--- Data provided ---
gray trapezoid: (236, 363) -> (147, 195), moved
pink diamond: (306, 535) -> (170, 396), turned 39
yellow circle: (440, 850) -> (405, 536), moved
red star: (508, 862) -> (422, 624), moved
---
--- Data provided ---
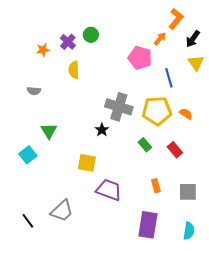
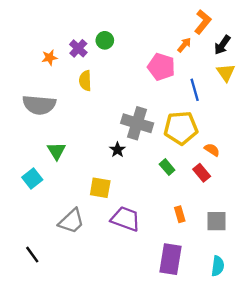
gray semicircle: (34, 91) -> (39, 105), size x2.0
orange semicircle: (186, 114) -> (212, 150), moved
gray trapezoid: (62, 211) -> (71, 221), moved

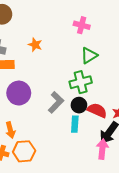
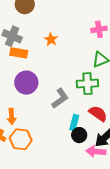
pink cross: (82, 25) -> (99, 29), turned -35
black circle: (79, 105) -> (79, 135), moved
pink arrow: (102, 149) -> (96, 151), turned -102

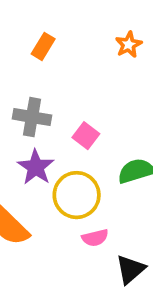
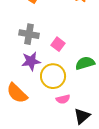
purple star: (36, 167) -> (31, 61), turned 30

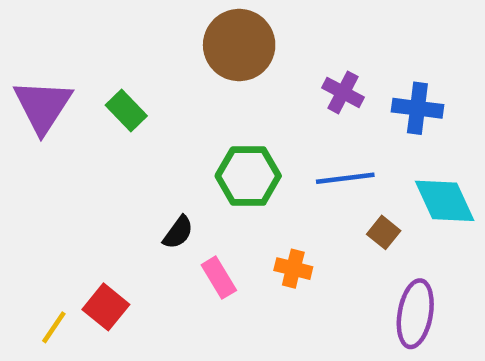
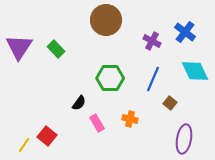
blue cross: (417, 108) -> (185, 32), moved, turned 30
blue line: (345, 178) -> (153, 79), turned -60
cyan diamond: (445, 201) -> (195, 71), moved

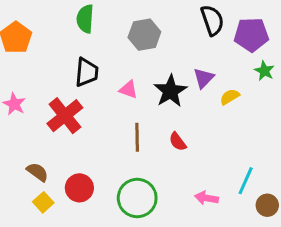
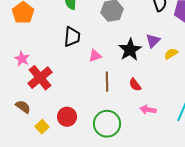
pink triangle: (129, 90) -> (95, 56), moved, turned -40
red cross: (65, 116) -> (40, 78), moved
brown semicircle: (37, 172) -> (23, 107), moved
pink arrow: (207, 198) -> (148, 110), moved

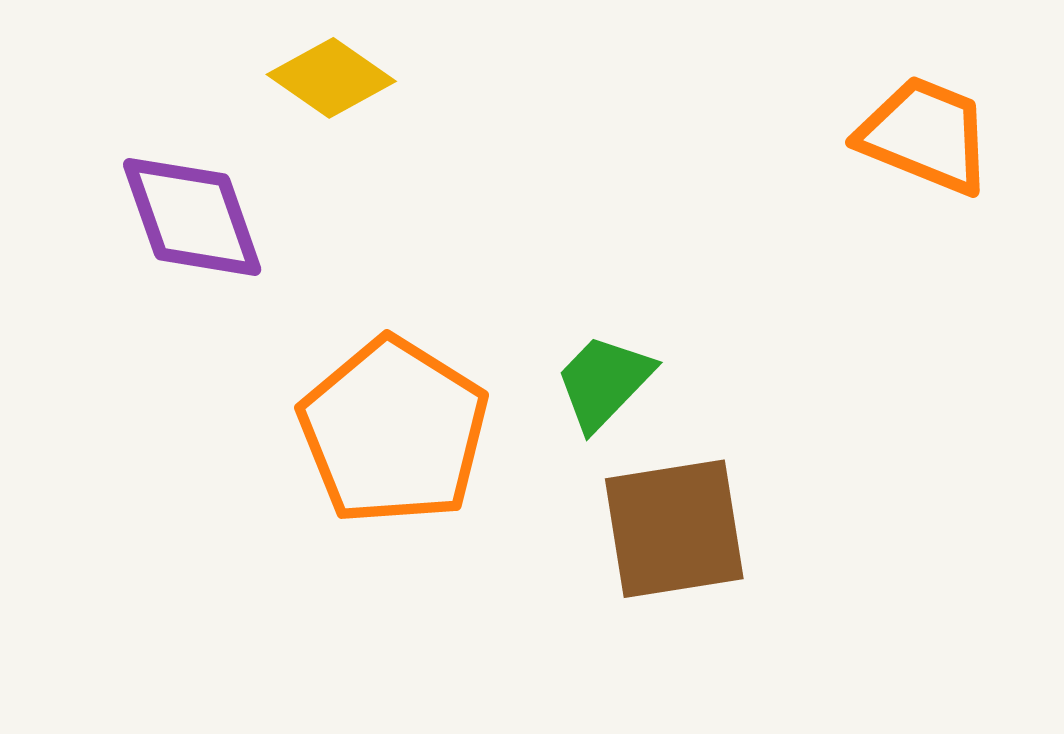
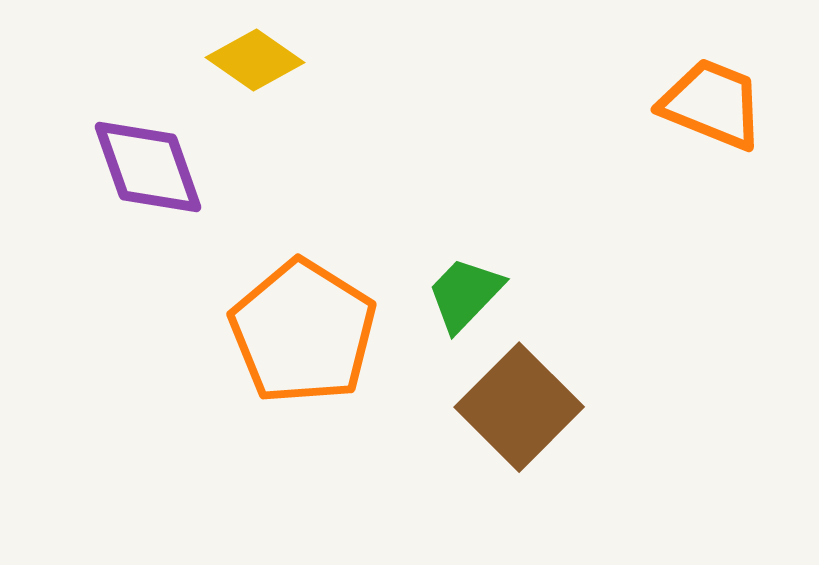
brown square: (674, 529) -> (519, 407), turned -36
---
* Exercise
Using the entries above, reproduce word for word only the lines from the one that contains "purple star: (36, 167) -> (31, 61), turned 30" to the one that contains "brown square: (674, 529)", both ends included, and drop every picture.

* Answer space
purple star: (36, 167) -> (31, 61), turned 30

blue cross: (417, 108) -> (185, 32), moved, turned 30
blue line: (345, 178) -> (153, 79), turned -60
cyan diamond: (445, 201) -> (195, 71), moved

pink triangle: (129, 90) -> (95, 56), moved, turned -40
red cross: (65, 116) -> (40, 78), moved
brown semicircle: (37, 172) -> (23, 107), moved
pink arrow: (207, 198) -> (148, 110), moved

brown square: (674, 529) -> (519, 407), turned -36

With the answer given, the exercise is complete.